▶ **EXERCISE PROMPT**: Write out all of the records exactly once more and skip the images.

---------- INFORMATION PROVIDED ----------

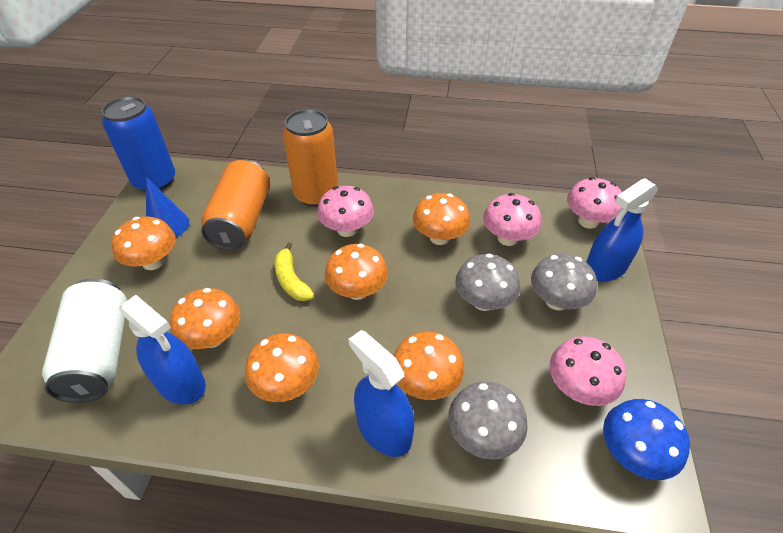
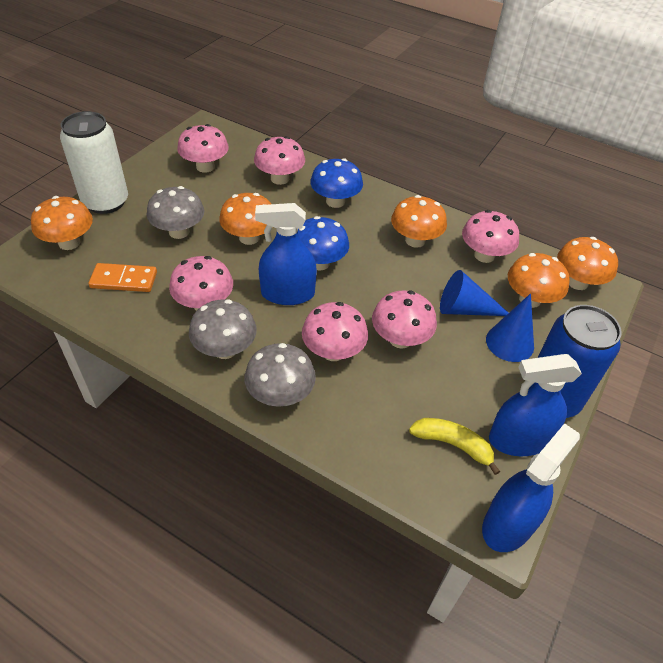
blue cone: 1 -> 2
blue mushroom: 1 -> 2
orange can: 2 -> 0
orange domino: 0 -> 1
orange mushroom: 6 -> 5
pink mushroom: 4 -> 6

----------

▶ **OUTPUT FOR THIS TASK**:
blue cone: 1 -> 2
blue mushroom: 1 -> 2
orange can: 2 -> 0
orange domino: 0 -> 1
orange mushroom: 6 -> 5
pink mushroom: 4 -> 6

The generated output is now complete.